Print the lines below from the line with "R4: 62k (SIG2, SIG12) -> 62k (+3V3, SIG2)" to the line with "TR1: NPN (B" exactly, keeping both ends, and print no pictures.

****

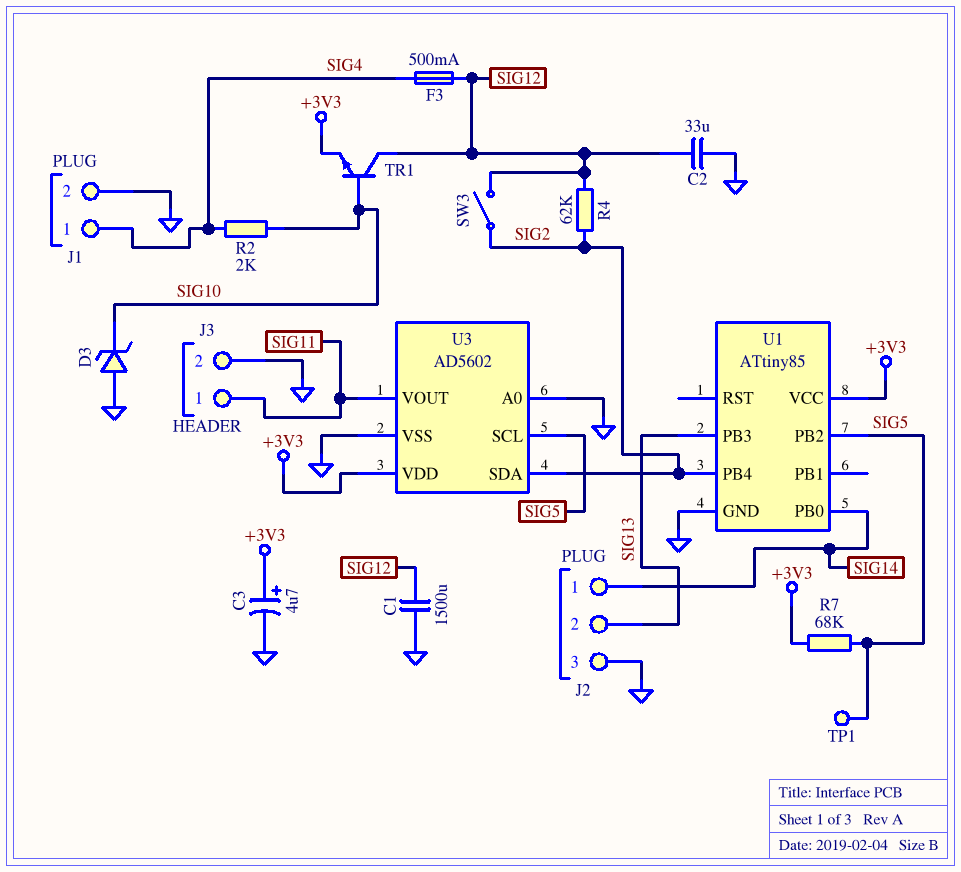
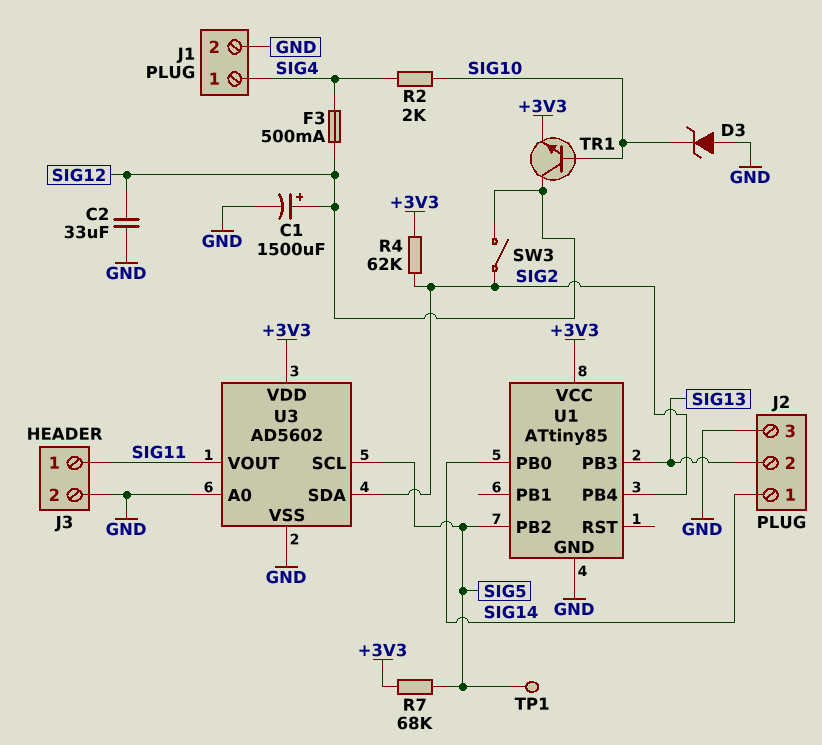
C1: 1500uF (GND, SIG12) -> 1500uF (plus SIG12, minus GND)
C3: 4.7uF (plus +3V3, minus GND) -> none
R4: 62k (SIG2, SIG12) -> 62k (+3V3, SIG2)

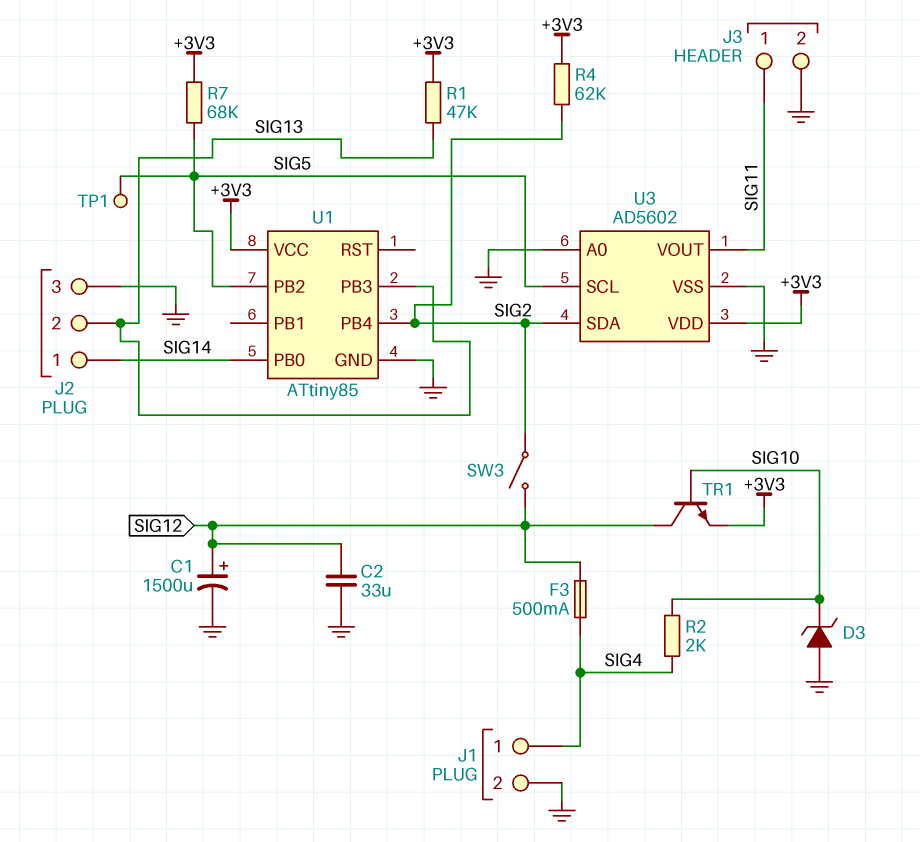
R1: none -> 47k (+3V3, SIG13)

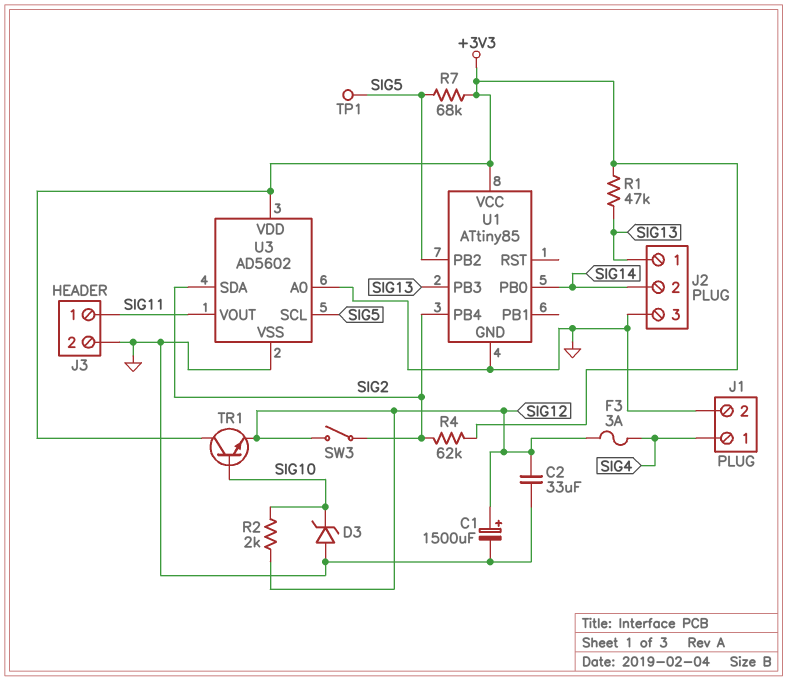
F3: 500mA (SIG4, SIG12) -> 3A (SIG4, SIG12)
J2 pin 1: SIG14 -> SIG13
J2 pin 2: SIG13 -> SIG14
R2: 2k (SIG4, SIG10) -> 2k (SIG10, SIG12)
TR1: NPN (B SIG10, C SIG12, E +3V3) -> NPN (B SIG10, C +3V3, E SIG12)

****

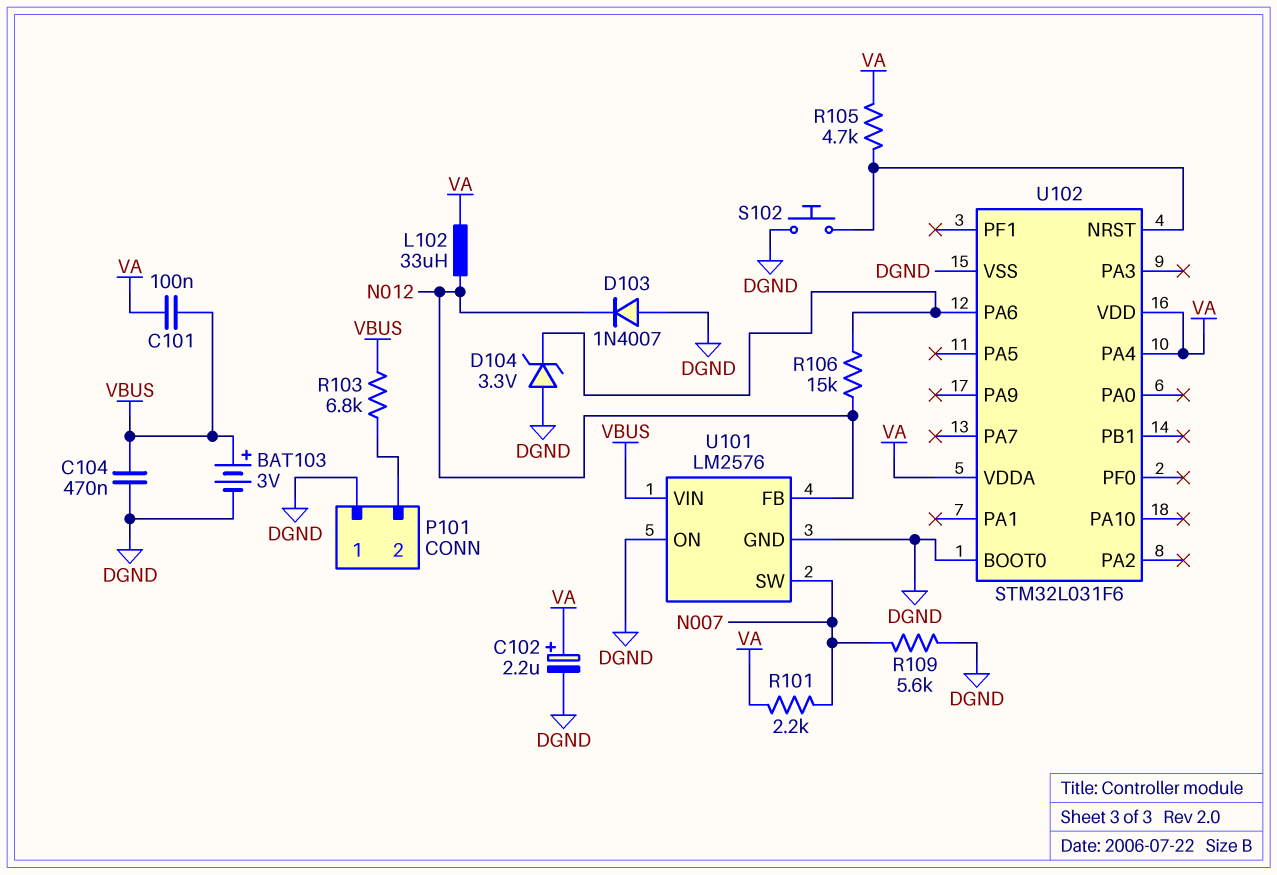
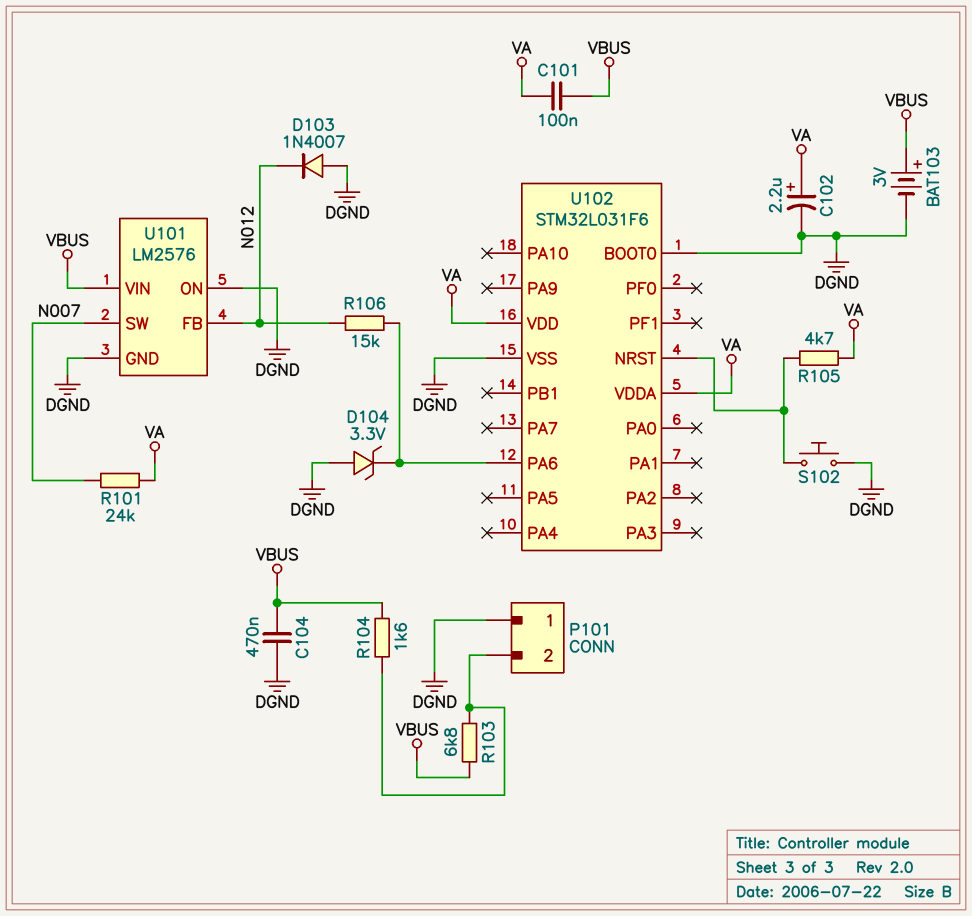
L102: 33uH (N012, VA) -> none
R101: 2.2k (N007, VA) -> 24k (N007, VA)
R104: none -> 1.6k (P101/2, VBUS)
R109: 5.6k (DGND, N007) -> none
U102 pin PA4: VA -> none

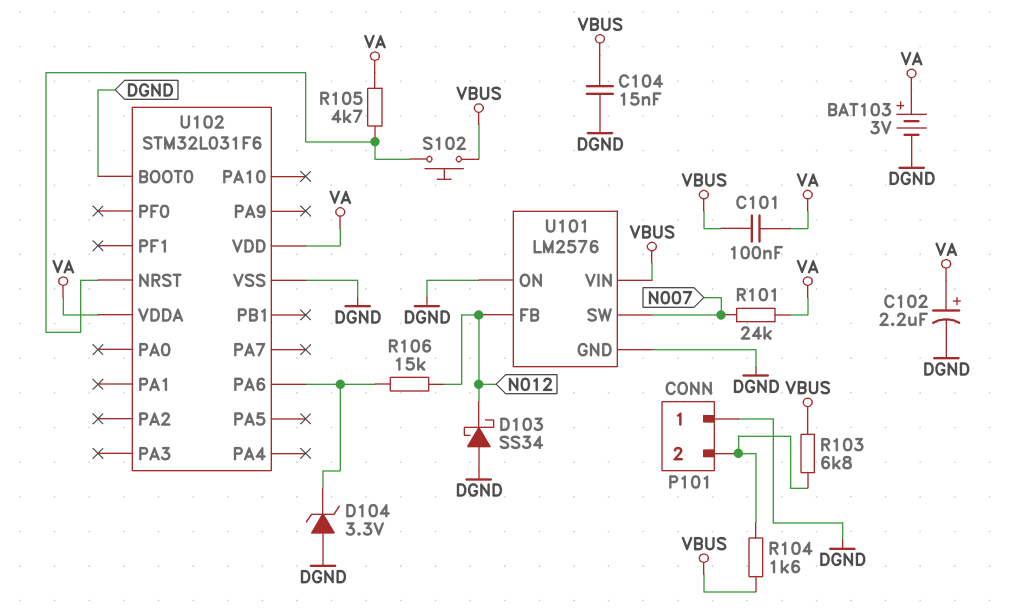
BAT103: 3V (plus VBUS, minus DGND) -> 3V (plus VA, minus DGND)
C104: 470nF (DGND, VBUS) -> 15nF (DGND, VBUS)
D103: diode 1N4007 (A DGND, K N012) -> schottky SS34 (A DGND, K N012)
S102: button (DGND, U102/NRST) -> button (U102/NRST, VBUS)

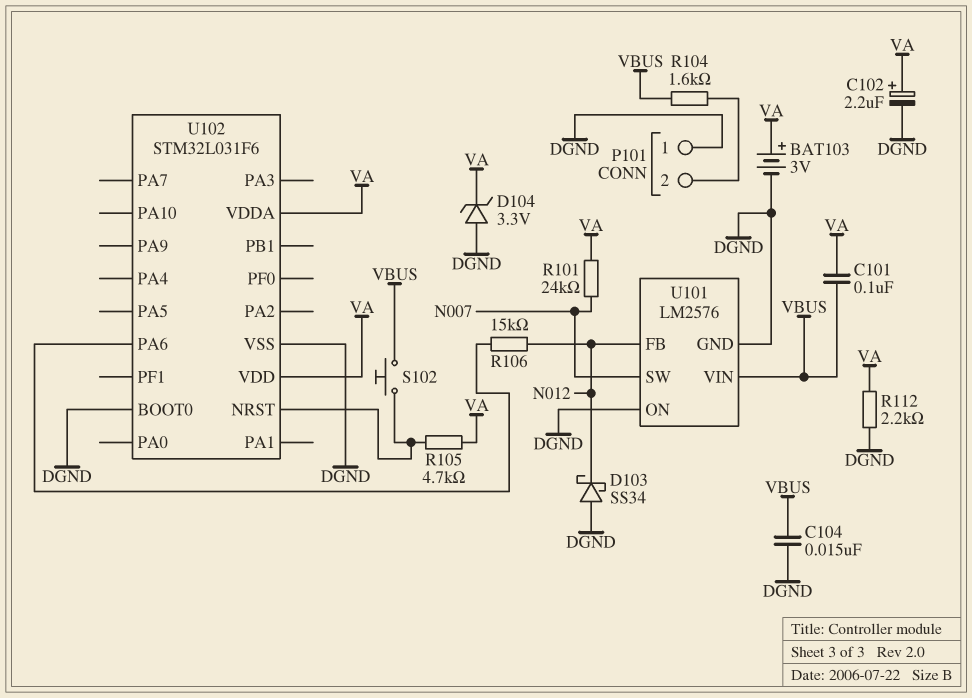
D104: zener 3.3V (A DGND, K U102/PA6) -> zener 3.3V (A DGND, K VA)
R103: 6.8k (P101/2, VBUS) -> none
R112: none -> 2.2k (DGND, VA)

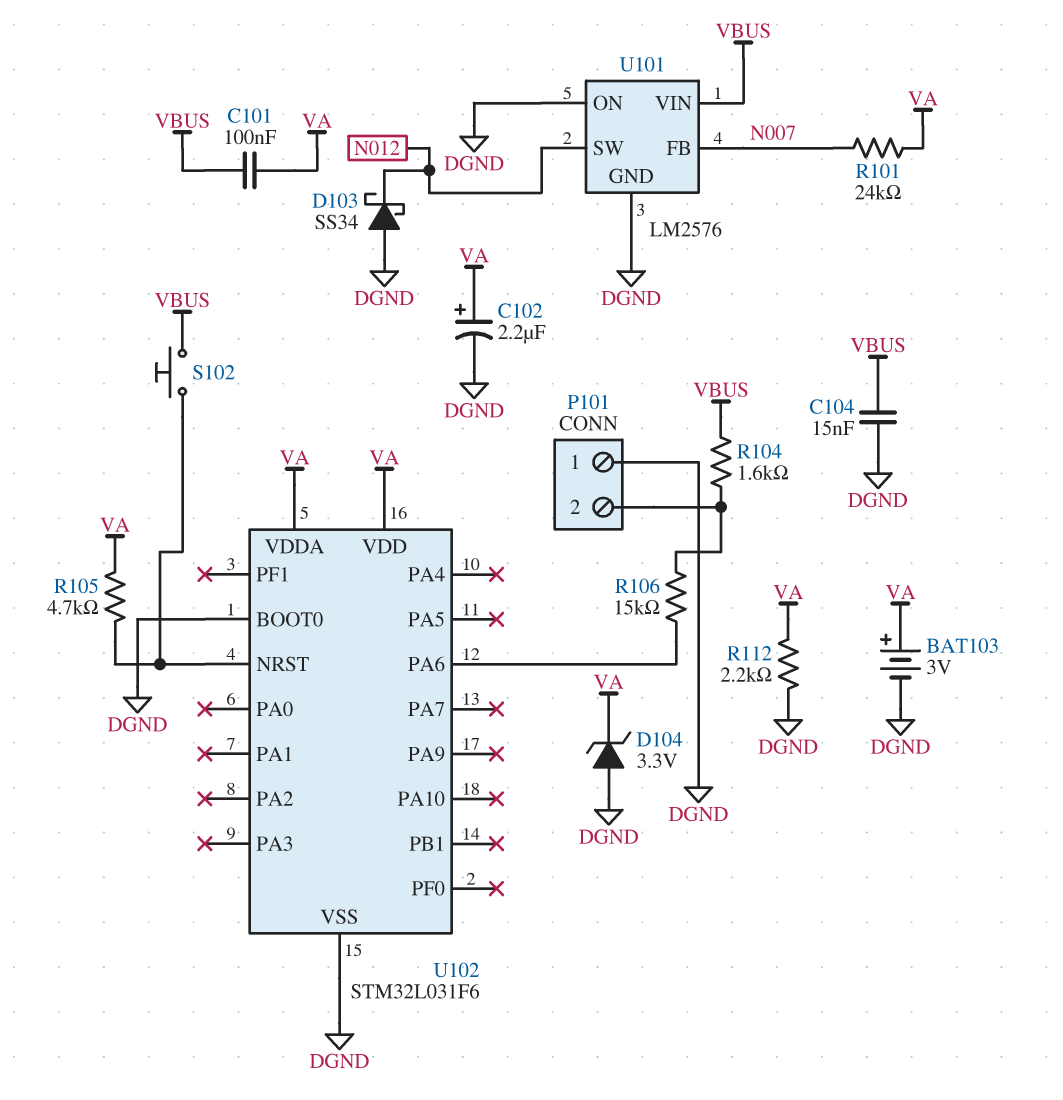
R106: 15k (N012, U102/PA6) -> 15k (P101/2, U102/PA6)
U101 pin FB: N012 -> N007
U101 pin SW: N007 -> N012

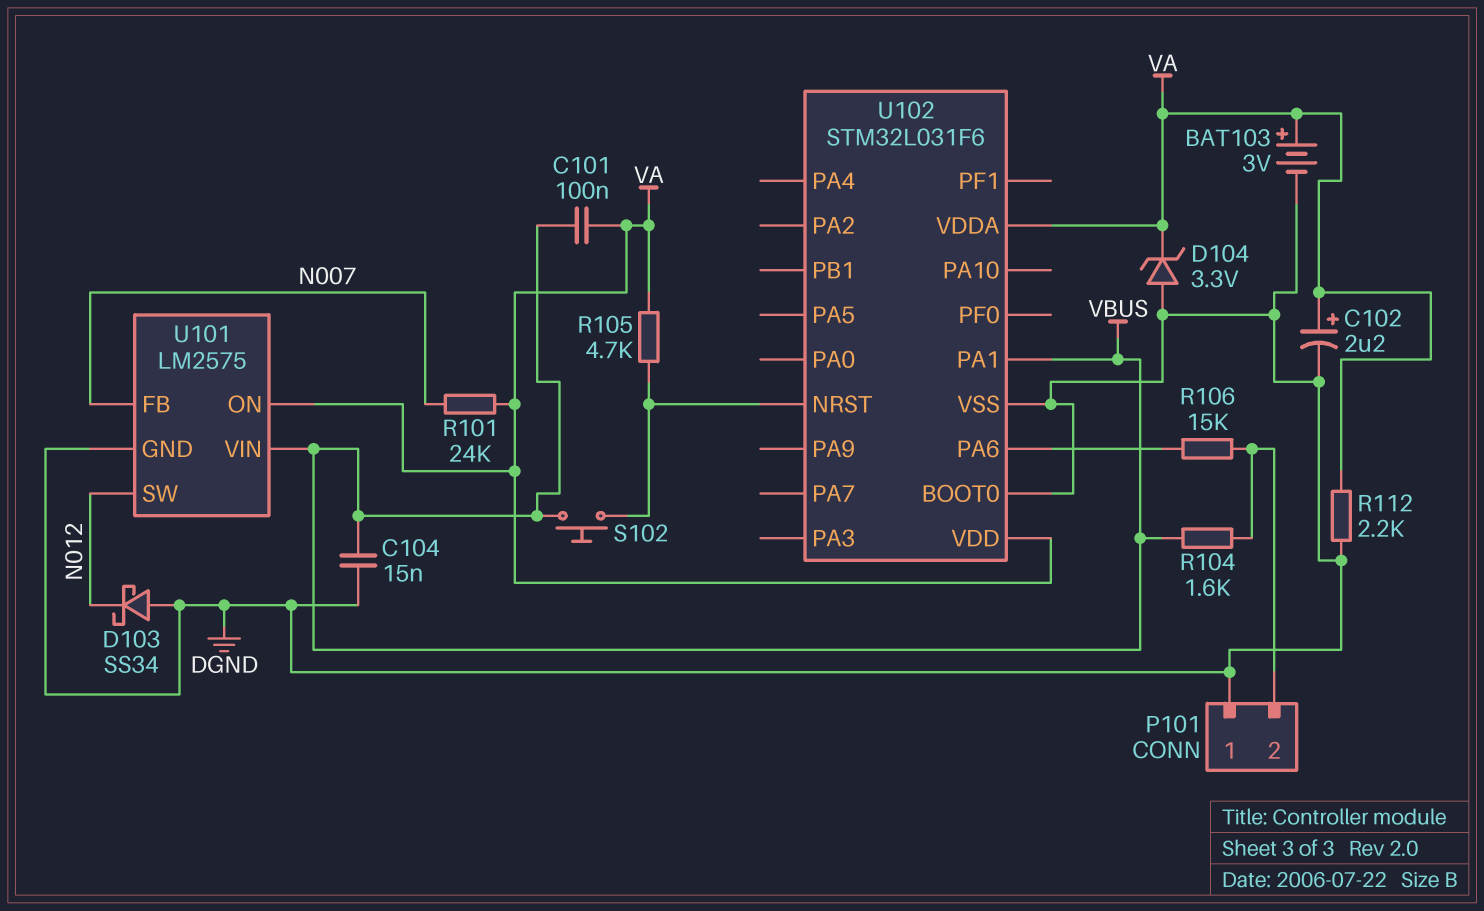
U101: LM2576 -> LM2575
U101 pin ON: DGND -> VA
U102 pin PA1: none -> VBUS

****

● **Written solution**:
R4: 62k (SIG2, SIG12) -> 62k (+3V3, SIG2)

R1: none -> 47k (+3V3, SIG13)

F3: 500mA (SIG4, SIG12) -> 3A (SIG4, SIG12)
J2 pin 1: SIG14 -> SIG13
J2 pin 2: SIG13 -> SIG14
R2: 2k (SIG4, SIG10) -> 2k (SIG10, SIG12)
TR1: NPN (B SIG10, C SIG12, E +3V3) -> NPN (B SIG10, C +3V3, E SIG12)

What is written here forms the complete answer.